(Records from a data source)

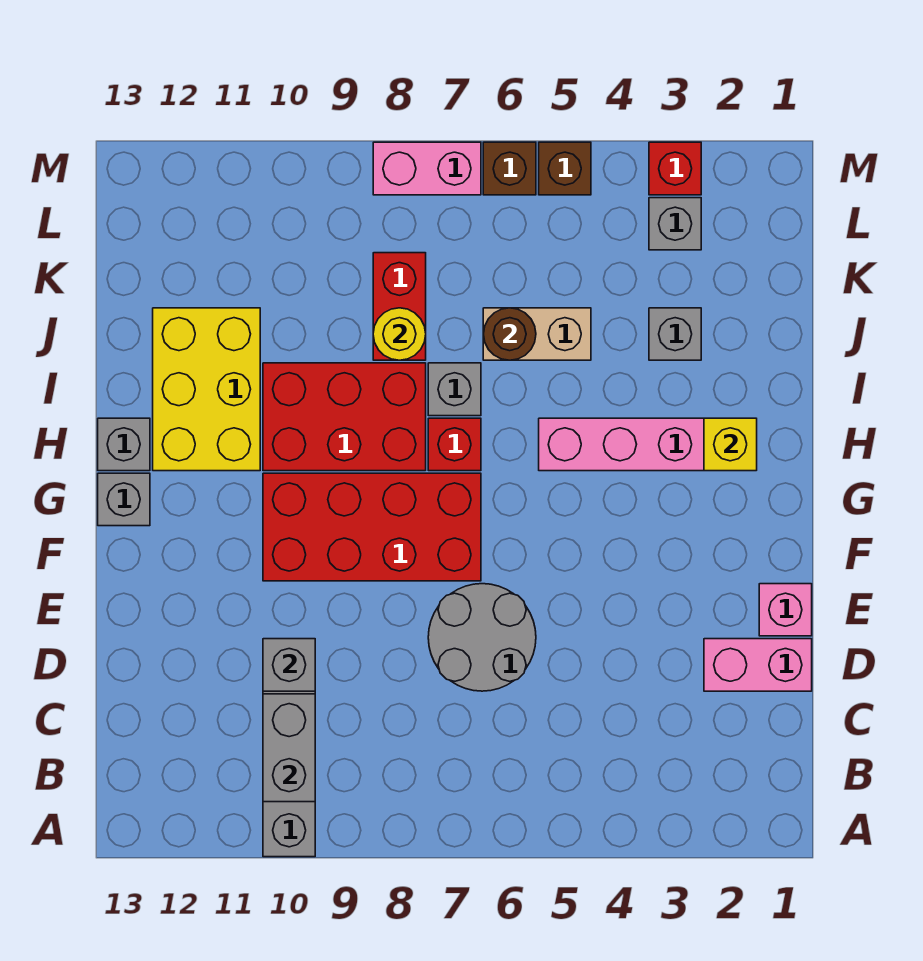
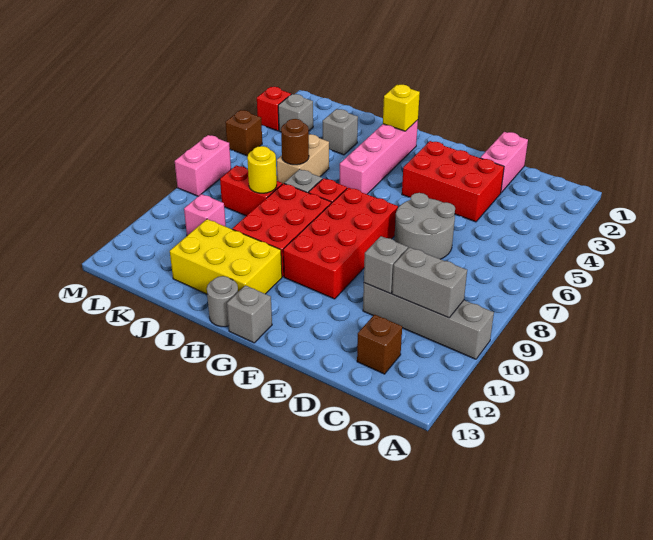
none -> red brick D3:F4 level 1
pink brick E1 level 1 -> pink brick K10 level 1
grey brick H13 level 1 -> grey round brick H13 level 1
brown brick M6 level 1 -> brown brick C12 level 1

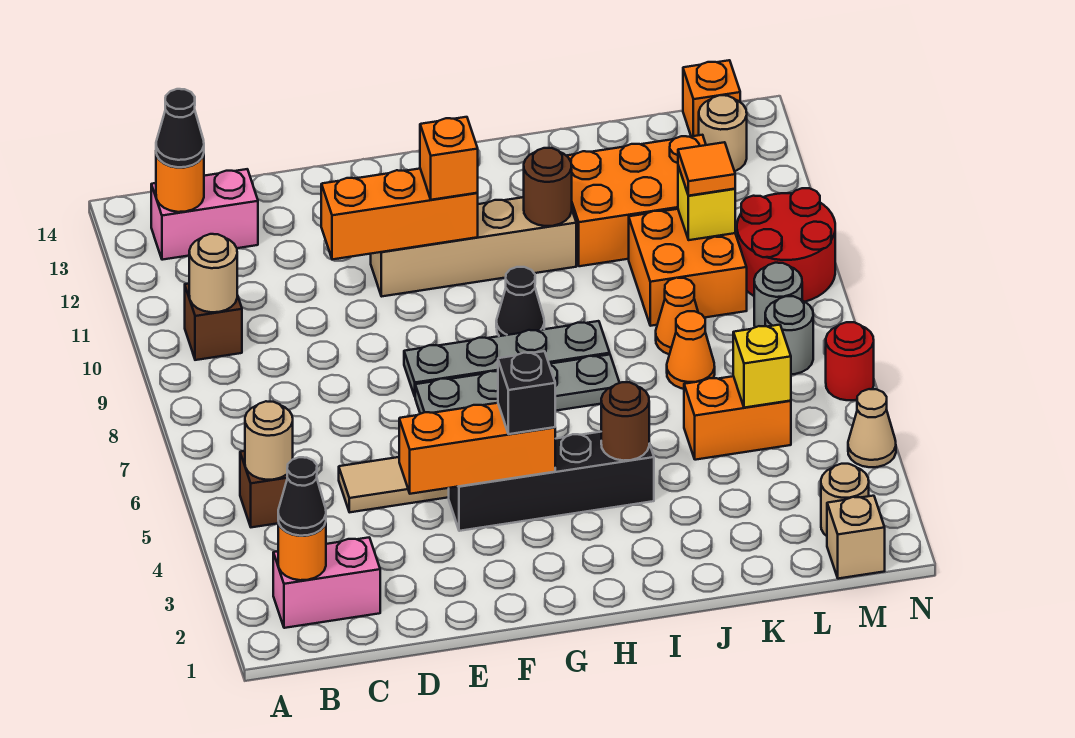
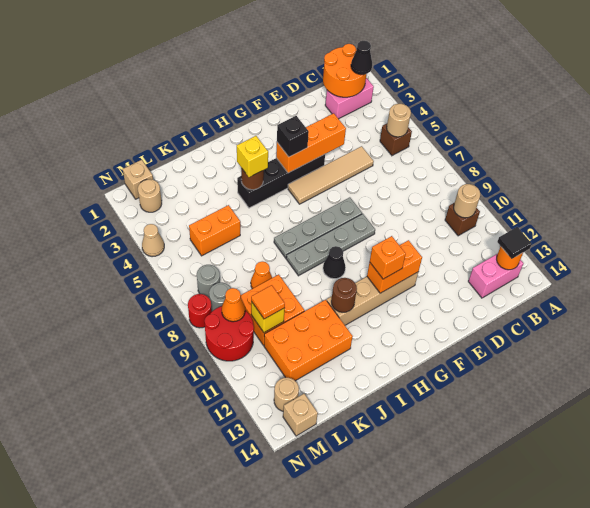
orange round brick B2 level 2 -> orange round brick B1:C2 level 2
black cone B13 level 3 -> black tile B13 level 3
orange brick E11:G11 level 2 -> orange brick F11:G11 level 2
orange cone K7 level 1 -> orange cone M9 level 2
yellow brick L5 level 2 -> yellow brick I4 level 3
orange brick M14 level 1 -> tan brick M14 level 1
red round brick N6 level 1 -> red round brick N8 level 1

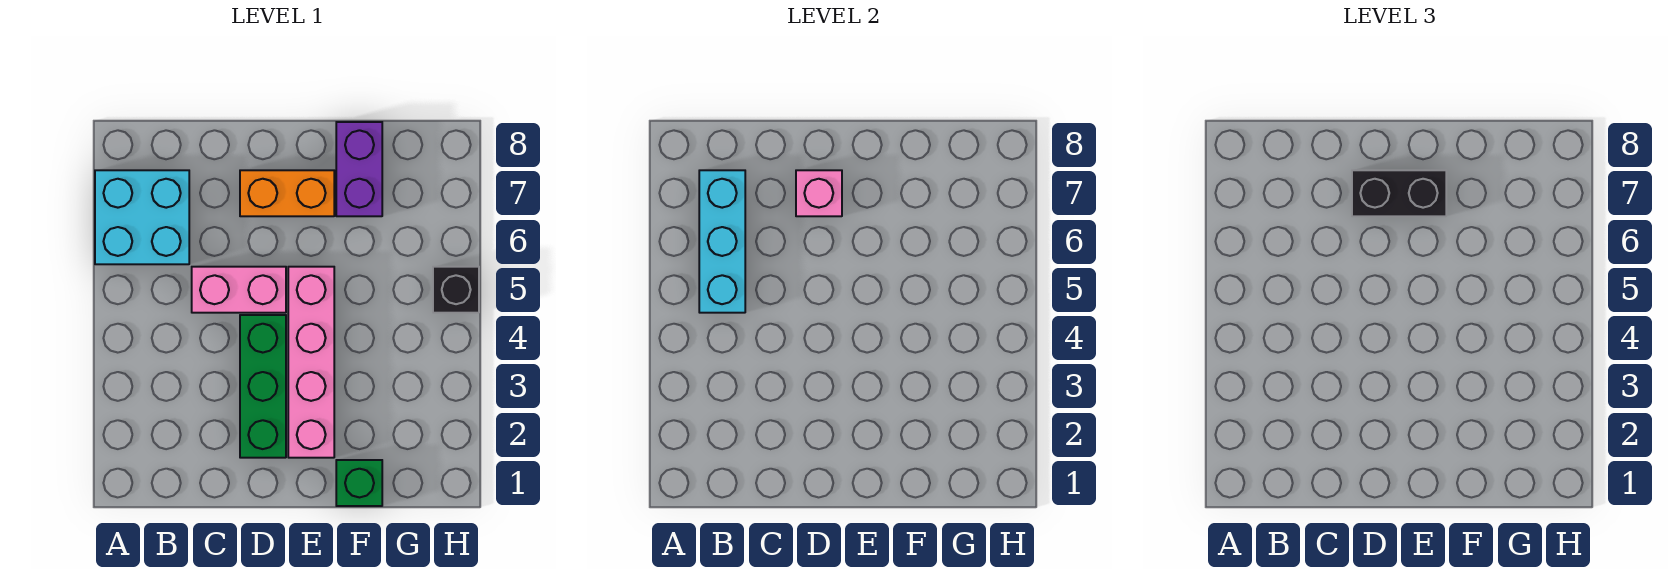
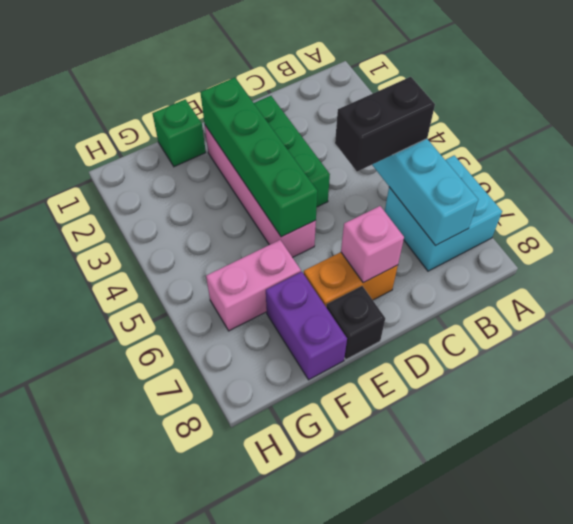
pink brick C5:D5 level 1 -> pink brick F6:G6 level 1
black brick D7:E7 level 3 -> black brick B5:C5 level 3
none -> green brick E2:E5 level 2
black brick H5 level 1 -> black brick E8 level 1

(Work task) The number of lines in the records that include "pink" is what is needed, with no other words.

(Exercise result) 2